Stored items:
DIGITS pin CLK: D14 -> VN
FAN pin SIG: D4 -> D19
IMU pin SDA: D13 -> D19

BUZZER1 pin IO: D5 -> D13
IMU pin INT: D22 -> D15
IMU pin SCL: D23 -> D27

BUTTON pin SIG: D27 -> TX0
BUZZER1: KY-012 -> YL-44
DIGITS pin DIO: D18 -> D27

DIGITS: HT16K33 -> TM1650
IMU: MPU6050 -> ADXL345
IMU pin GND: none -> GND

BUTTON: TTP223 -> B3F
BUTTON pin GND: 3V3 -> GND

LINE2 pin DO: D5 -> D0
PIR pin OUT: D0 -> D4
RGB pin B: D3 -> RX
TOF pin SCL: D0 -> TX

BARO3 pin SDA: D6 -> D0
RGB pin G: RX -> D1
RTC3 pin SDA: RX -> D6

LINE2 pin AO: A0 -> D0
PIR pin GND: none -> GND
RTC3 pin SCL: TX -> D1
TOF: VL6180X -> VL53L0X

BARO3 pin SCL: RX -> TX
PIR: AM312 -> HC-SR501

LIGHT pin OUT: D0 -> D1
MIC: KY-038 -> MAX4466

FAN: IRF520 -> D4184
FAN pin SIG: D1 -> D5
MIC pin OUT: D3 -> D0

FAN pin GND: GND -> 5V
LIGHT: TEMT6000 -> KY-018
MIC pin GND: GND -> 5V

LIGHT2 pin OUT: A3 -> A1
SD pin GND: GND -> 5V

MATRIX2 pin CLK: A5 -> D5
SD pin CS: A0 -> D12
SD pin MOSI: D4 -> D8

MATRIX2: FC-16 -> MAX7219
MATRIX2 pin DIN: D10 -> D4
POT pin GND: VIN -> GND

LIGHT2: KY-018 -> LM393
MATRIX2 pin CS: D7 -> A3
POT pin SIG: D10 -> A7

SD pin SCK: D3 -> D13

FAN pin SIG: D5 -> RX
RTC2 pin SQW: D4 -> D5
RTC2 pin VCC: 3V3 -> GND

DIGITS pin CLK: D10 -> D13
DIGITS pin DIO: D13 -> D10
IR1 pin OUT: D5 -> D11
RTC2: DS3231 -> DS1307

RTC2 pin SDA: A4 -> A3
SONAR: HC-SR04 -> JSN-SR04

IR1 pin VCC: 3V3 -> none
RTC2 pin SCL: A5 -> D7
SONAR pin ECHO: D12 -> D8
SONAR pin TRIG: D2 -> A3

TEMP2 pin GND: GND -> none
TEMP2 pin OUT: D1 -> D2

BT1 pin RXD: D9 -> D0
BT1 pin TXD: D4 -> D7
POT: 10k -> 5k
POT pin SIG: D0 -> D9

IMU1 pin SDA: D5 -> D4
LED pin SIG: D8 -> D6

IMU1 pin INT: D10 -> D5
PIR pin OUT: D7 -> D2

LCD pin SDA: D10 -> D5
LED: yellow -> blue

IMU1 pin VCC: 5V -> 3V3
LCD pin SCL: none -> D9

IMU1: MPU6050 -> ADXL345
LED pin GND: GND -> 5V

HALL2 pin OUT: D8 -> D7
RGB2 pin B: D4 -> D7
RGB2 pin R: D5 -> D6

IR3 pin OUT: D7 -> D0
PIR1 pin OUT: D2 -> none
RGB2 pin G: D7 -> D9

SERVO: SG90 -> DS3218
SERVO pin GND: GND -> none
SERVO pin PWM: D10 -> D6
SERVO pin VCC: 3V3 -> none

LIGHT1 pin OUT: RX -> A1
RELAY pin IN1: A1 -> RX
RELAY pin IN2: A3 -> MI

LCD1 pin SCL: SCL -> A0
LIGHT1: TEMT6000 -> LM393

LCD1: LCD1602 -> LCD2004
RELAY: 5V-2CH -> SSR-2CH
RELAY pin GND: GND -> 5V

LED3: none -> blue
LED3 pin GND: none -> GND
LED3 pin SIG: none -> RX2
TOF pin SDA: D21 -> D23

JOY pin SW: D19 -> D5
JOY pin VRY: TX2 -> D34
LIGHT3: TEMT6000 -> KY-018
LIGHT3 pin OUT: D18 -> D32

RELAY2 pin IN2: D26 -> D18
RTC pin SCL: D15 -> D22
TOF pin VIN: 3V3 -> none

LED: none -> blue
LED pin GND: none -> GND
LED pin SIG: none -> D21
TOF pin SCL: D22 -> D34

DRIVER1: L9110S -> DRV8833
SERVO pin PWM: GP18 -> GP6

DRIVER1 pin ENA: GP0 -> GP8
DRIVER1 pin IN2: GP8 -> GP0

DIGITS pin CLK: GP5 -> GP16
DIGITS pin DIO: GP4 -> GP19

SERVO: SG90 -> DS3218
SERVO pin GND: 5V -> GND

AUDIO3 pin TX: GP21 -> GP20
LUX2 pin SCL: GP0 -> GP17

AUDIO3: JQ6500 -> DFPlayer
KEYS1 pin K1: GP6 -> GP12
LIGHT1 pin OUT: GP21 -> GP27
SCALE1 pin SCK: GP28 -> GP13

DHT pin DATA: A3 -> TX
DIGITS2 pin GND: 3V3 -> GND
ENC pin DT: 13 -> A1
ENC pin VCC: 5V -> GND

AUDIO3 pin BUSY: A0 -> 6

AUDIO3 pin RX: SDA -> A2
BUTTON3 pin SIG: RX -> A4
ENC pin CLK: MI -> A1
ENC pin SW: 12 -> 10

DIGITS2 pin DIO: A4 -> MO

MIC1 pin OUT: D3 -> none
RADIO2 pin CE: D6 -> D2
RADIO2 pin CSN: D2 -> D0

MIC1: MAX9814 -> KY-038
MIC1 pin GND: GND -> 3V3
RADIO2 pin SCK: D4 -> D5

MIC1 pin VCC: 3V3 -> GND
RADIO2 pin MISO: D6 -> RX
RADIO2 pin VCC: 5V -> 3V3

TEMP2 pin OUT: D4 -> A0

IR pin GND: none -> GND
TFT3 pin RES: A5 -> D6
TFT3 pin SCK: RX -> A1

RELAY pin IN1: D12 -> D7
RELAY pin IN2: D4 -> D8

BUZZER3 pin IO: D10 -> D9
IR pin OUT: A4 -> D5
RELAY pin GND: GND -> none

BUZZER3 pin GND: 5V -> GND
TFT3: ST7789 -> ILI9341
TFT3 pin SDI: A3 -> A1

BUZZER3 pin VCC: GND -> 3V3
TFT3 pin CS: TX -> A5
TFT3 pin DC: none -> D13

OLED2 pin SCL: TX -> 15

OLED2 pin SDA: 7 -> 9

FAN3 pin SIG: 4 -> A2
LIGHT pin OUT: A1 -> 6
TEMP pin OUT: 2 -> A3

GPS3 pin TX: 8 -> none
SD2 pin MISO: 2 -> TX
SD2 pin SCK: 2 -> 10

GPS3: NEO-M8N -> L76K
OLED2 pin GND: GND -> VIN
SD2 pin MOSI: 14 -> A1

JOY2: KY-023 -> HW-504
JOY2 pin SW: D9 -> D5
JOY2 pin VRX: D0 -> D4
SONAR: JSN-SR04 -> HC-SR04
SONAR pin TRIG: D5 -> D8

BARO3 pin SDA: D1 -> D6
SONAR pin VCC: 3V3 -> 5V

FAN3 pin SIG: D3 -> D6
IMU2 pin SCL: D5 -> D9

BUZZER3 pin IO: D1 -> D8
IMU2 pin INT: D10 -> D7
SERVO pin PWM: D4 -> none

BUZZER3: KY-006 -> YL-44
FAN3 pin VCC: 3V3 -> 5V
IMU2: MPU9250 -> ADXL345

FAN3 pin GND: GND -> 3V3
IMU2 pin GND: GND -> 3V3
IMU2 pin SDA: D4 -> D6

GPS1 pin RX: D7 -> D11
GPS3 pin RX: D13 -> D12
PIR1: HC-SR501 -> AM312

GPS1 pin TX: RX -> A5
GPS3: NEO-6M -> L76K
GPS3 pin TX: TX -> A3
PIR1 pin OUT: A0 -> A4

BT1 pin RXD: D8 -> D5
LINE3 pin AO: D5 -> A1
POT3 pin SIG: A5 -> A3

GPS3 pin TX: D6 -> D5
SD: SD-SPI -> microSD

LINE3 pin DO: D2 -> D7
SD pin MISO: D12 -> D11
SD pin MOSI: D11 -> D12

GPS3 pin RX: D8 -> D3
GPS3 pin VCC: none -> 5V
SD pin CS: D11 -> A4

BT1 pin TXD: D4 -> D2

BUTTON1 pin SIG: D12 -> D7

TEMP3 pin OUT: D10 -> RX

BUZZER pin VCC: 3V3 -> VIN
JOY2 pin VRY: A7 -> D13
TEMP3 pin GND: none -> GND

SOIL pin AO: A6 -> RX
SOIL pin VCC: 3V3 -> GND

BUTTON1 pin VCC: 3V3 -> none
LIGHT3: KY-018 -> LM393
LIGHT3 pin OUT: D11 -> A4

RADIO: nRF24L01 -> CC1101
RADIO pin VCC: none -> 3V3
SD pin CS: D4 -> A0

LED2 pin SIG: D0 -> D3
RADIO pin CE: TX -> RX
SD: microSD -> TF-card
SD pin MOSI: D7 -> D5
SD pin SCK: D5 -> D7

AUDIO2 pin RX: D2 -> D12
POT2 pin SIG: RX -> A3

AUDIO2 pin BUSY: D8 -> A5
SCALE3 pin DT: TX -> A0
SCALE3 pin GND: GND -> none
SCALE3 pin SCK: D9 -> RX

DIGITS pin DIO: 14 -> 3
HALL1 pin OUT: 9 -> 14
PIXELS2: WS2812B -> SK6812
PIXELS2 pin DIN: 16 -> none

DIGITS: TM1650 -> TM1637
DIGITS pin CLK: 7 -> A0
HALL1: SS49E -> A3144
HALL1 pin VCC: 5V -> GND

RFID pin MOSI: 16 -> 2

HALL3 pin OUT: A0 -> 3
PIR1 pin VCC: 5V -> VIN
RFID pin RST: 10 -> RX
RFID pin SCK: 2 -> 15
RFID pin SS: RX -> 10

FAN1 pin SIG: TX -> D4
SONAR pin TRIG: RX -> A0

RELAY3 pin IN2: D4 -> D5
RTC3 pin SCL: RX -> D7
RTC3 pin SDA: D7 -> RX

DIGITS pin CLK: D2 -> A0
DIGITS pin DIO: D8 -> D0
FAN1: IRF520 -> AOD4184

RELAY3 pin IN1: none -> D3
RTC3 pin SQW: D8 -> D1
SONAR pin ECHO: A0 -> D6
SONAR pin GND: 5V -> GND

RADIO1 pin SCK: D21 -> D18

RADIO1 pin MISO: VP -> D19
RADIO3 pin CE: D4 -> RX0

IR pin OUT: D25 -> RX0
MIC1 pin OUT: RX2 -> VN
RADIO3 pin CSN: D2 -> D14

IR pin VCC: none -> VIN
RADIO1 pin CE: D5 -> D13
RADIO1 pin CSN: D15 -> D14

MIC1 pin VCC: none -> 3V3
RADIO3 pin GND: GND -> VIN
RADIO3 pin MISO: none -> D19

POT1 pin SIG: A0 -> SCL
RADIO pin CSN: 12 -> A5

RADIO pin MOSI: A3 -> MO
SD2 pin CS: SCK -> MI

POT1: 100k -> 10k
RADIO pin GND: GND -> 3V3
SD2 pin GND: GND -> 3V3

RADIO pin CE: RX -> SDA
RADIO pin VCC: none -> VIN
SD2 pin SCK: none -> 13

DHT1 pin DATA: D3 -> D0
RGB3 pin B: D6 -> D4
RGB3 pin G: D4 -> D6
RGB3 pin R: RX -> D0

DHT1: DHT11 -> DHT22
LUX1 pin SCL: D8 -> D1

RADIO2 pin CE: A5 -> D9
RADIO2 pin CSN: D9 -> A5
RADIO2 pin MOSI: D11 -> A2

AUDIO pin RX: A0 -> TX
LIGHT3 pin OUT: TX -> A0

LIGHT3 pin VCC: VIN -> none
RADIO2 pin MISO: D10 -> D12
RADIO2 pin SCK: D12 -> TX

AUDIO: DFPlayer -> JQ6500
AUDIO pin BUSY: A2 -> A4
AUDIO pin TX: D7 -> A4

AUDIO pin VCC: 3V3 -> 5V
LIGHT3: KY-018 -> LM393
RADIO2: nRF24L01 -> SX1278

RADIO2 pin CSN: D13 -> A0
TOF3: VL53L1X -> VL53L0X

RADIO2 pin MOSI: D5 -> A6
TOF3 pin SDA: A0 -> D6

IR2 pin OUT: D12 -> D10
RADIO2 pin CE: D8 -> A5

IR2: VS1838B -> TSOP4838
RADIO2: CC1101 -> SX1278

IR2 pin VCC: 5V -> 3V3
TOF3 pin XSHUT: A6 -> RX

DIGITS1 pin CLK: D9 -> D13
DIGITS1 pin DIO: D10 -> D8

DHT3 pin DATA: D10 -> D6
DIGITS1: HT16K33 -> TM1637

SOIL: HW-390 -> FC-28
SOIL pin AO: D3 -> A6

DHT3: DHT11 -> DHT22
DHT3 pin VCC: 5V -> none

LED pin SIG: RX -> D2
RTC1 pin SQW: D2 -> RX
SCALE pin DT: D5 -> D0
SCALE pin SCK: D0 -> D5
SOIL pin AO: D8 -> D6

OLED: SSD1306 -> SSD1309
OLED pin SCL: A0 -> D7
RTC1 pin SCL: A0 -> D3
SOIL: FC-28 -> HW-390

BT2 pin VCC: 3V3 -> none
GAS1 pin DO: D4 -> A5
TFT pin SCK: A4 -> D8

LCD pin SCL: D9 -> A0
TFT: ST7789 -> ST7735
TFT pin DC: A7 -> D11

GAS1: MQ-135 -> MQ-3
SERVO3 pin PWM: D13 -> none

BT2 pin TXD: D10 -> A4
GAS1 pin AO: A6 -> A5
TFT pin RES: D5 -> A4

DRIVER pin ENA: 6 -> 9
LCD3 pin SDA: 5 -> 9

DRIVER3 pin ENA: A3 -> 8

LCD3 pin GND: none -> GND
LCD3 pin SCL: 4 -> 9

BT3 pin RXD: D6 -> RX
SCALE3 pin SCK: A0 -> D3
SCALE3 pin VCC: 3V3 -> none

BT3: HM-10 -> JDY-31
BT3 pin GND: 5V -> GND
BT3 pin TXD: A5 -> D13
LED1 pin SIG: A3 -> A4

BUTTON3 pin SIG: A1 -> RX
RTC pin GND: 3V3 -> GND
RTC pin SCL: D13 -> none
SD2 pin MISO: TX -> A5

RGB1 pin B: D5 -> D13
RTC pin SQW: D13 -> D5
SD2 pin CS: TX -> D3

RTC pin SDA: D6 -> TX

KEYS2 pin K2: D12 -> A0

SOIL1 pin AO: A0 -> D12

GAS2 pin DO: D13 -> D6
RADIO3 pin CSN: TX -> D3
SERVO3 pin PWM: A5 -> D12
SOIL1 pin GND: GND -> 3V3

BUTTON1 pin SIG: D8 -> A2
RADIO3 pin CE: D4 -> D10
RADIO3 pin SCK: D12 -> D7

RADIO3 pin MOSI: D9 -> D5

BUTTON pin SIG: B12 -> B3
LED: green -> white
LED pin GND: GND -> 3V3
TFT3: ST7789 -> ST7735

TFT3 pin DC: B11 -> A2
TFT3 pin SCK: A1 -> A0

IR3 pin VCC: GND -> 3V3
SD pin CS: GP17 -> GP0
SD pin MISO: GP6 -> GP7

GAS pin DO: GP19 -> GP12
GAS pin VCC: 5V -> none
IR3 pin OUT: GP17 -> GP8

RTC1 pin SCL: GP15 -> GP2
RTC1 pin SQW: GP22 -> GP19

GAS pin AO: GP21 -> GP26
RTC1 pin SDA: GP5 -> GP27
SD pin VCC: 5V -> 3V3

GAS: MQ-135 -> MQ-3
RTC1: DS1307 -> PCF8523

Directions
Using the entries above, give back exactly the line containing "POT pin GND: VIN -> GND", the line containing "ENC pin DT: 13 -> A1", and every line between them, and nothing else.

Finished exercise
POT pin GND: VIN -> GND

LIGHT2: KY-018 -> LM393
MATRIX2 pin CS: D7 -> A3
POT pin SIG: D10 -> A7

SD pin SCK: D3 -> D13

FAN pin SIG: D5 -> RX
RTC2 pin SQW: D4 -> D5
RTC2 pin VCC: 3V3 -> GND

DIGITS pin CLK: D10 -> D13
DIGITS pin DIO: D13 -> D10
IR1 pin OUT: D5 -> D11
RTC2: DS3231 -> DS1307

RTC2 pin SDA: A4 -> A3
SONAR: HC-SR04 -> JSN-SR04

IR1 pin VCC: 3V3 -> none
RTC2 pin SCL: A5 -> D7
SONAR pin ECHO: D12 -> D8
SONAR pin TRIG: D2 -> A3

TEMP2 pin GND: GND -> none
TEMP2 pin OUT: D1 -> D2

BT1 pin RXD: D9 -> D0
BT1 pin TXD: D4 -> D7
POT: 10k -> 5k
POT pin SIG: D0 -> D9

IMU1 pin SDA: D5 -> D4
LED pin SIG: D8 -> D6

IMU1 pin INT: D10 -> D5
PIR pin OUT: D7 -> D2

LCD pin SDA: D10 -> D5
LED: yellow -> blue

IMU1 pin VCC: 5V -> 3V3
LCD pin SCL: none -> D9

IMU1: MPU6050 -> ADXL345
LED pin GND: GND -> 5V

HALL2 pin OUT: D8 -> D7
RGB2 pin B: D4 -> D7
RGB2 pin R: D5 -> D6

IR3 pin OUT: D7 -> D0
PIR1 pin OUT: D2 -> none
RGB2 pin G: D7 -> D9

SERVO: SG90 -> DS3218
SERVO pin GND: GND -> none
SERVO pin PWM: D10 -> D6
SERVO pin VCC: 3V3 -> none

LIGHT1 pin OUT: RX -> A1
RELAY pin IN1: A1 -> RX
RELAY pin IN2: A3 -> MI

LCD1 pin SCL: SCL -> A0
LIGHT1: TEMT6000 -> LM393

LCD1: LCD1602 -> LCD2004
RELAY: 5V-2CH -> SSR-2CH
RELAY pin GND: GND -> 5V

LED3: none -> blue
LED3 pin GND: none -> GND
LED3 pin SIG: none -> RX2
TOF pin SDA: D21 -> D23

JOY pin SW: D19 -> D5
JOY pin VRY: TX2 -> D34
LIGHT3: TEMT6000 -> KY-018
LIGHT3 pin OUT: D18 -> D32

RELAY2 pin IN2: D26 -> D18
RTC pin SCL: D15 -> D22
TOF pin VIN: 3V3 -> none

LED: none -> blue
LED pin GND: none -> GND
LED pin SIG: none -> D21
TOF pin SCL: D22 -> D34

DRIVER1: L9110S -> DRV8833
SERVO pin PWM: GP18 -> GP6

DRIVER1 pin ENA: GP0 -> GP8
DRIVER1 pin IN2: GP8 -> GP0

DIGITS pin CLK: GP5 -> GP16
DIGITS pin DIO: GP4 -> GP19

SERVO: SG90 -> DS3218
SERVO pin GND: 5V -> GND

AUDIO3 pin TX: GP21 -> GP20
LUX2 pin SCL: GP0 -> GP17

AUDIO3: JQ6500 -> DFPlayer
KEYS1 pin K1: GP6 -> GP12
LIGHT1 pin OUT: GP21 -> GP27
SCALE1 pin SCK: GP28 -> GP13

DHT pin DATA: A3 -> TX
DIGITS2 pin GND: 3V3 -> GND
ENC pin DT: 13 -> A1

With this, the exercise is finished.